# Job:
Reproduce every line of the data below word for word, with nothing changed, added, or left out.

[Extracted data entries]
● ● ●
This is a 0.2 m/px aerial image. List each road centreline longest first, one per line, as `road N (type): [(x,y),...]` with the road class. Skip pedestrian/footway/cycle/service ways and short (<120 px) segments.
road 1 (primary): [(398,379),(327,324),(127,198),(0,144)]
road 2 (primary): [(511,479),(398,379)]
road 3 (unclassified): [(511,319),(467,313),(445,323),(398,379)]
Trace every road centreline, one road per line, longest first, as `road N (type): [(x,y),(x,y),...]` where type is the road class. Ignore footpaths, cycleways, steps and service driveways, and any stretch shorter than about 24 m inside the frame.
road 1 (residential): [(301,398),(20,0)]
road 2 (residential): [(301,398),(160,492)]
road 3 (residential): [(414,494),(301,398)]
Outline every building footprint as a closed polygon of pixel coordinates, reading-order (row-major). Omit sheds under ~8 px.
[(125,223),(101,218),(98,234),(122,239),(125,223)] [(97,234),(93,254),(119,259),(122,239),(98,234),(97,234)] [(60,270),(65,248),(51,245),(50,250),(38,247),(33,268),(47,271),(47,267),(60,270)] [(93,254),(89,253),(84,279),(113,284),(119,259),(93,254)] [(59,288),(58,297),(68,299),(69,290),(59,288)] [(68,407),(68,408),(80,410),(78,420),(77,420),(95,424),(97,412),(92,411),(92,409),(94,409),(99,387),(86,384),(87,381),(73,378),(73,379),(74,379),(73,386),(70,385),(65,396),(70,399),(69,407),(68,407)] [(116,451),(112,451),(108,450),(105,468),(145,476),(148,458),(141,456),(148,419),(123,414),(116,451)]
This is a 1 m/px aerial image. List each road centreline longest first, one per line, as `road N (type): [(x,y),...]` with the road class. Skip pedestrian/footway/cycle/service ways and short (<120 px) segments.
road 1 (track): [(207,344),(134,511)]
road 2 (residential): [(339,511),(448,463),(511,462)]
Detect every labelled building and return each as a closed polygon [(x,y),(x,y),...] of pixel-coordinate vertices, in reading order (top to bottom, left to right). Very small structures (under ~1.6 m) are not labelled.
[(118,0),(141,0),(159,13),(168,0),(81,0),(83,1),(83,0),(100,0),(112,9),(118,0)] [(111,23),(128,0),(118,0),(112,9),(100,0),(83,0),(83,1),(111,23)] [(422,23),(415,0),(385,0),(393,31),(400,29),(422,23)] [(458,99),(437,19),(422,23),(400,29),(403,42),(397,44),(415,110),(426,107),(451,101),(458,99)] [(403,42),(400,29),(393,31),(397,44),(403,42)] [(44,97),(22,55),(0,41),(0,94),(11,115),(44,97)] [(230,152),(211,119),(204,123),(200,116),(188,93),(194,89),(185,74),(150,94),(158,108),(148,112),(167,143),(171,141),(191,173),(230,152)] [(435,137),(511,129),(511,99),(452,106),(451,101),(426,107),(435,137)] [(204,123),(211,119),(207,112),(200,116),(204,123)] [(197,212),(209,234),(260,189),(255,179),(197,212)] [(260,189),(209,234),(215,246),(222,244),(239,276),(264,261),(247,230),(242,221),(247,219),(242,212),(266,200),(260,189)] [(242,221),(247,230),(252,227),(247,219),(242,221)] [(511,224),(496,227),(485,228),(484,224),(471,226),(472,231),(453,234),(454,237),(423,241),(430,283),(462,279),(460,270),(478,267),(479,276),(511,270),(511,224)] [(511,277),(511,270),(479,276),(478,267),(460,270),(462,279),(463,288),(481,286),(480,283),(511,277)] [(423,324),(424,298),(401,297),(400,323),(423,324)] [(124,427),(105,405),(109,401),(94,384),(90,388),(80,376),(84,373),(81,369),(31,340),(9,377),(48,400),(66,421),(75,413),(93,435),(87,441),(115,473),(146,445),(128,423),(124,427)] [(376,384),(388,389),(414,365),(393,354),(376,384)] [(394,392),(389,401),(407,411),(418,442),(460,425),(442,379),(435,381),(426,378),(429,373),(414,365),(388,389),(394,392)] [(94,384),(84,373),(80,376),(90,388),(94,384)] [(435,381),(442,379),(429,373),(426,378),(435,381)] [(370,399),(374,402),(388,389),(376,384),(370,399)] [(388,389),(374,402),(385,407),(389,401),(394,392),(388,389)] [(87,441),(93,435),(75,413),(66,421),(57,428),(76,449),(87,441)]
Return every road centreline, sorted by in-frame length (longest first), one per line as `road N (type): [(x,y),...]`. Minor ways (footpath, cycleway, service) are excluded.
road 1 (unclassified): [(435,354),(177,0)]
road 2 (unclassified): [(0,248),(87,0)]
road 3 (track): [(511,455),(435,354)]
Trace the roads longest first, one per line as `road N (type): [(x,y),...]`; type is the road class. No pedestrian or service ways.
● ● ●
# Expected output:
This is a 0.2 m/px aerial image. List each road centreline longest first, one per line, as `road N (type): [(x,y),...]` with the road class. Skip pedestrian/footway/cycle/service ways and short (<120 px) segments.
road 1 (primary): [(398,379),(327,324),(127,198),(0,144)]
road 2 (primary): [(511,479),(398,379)]
road 3 (unclassified): [(511,319),(467,313),(445,323),(398,379)]
Trace every road centreline, one road per line, longest first, as `road N (type): [(x,y),(x,y),...]` where type is the road class. Ignore footpaths, cycleways, steps and service driveways, and any stretch shorter than about 24 m inside the frame.
road 1 (residential): [(301,398),(20,0)]
road 2 (residential): [(301,398),(160,492)]
road 3 (residential): [(414,494),(301,398)]
Outline every building footprint as a closed polygon of pixel coordinates, reading-order (row-major). Omit sheds under ~8 px.
[(125,223),(101,218),(98,234),(122,239),(125,223)] [(97,234),(93,254),(119,259),(122,239),(98,234),(97,234)] [(60,270),(65,248),(51,245),(50,250),(38,247),(33,268),(47,271),(47,267),(60,270)] [(93,254),(89,253),(84,279),(113,284),(119,259),(93,254)] [(59,288),(58,297),(68,299),(69,290),(59,288)] [(68,407),(68,408),(80,410),(78,420),(77,420),(95,424),(97,412),(92,411),(92,409),(94,409),(99,387),(86,384),(87,381),(73,378),(73,379),(74,379),(73,386),(70,385),(65,396),(70,399),(69,407),(68,407)] [(116,451),(112,451),(108,450),(105,468),(145,476),(148,458),(141,456),(148,419),(123,414),(116,451)]
This is a 1 m/px aerial image. List each road centreline longest first, one per line, as `road N (type): [(x,y),...]` with the road class. Skip pedestrian/footway/cycle/service ways and short (<120 px) segments.
road 1 (track): [(207,344),(134,511)]
road 2 (residential): [(339,511),(448,463),(511,462)]
Detect every labelled building and return each as a closed polygon [(x,y),(x,y),...] of pixel-coordinate vertices, in reading order (top to bottom, left to right). Very small structures (under ~1.6 m) are not labelled.
[(118,0),(141,0),(159,13),(168,0),(81,0),(83,1),(83,0),(100,0),(112,9),(118,0)] [(111,23),(128,0),(118,0),(112,9),(100,0),(83,0),(83,1),(111,23)] [(422,23),(415,0),(385,0),(393,31),(400,29),(422,23)] [(458,99),(437,19),(422,23),(400,29),(403,42),(397,44),(415,110),(426,107),(451,101),(458,99)] [(403,42),(400,29),(393,31),(397,44),(403,42)] [(44,97),(22,55),(0,41),(0,94),(11,115),(44,97)] [(230,152),(211,119),(204,123),(200,116),(188,93),(194,89),(185,74),(150,94),(158,108),(148,112),(167,143),(171,141),(191,173),(230,152)] [(435,137),(511,129),(511,99),(452,106),(451,101),(426,107),(435,137)] [(204,123),(211,119),(207,112),(200,116),(204,123)] [(197,212),(209,234),(260,189),(255,179),(197,212)] [(260,189),(209,234),(215,246),(222,244),(239,276),(264,261),(247,230),(242,221),(247,219),(242,212),(266,200),(260,189)] [(242,221),(247,230),(252,227),(247,219),(242,221)] [(511,224),(496,227),(485,228),(484,224),(471,226),(472,231),(453,234),(454,237),(423,241),(430,283),(462,279),(460,270),(478,267),(479,276),(511,270),(511,224)] [(511,277),(511,270),(479,276),(478,267),(460,270),(462,279),(463,288),(481,286),(480,283),(511,277)] [(423,324),(424,298),(401,297),(400,323),(423,324)] [(124,427),(105,405),(109,401),(94,384),(90,388),(80,376),(84,373),(81,369),(31,340),(9,377),(48,400),(66,421),(75,413),(93,435),(87,441),(115,473),(146,445),(128,423),(124,427)] [(376,384),(388,389),(414,365),(393,354),(376,384)] [(394,392),(389,401),(407,411),(418,442),(460,425),(442,379),(435,381),(426,378),(429,373),(414,365),(388,389),(394,392)] [(94,384),(84,373),(80,376),(90,388),(94,384)] [(435,381),(442,379),(429,373),(426,378),(435,381)] [(370,399),(374,402),(388,389),(376,384),(370,399)] [(388,389),(374,402),(385,407),(389,401),(394,392),(388,389)] [(87,441),(93,435),(75,413),(66,421),(57,428),(76,449),(87,441)]
Return every road centreline, sorted by in-frame length (longest first), one per line as `road N (type): [(x,y),...]`. Minor ways (footpath, cycleway, service) are excluded.
road 1 (unclassified): [(435,354),(177,0)]
road 2 (unclassified): [(0,248),(87,0)]
road 3 (track): [(511,455),(435,354)]
Trace the roads longest first, one per line as `road N (type): [(x,y),...]`; type is the road class. No pedestrian or service ways.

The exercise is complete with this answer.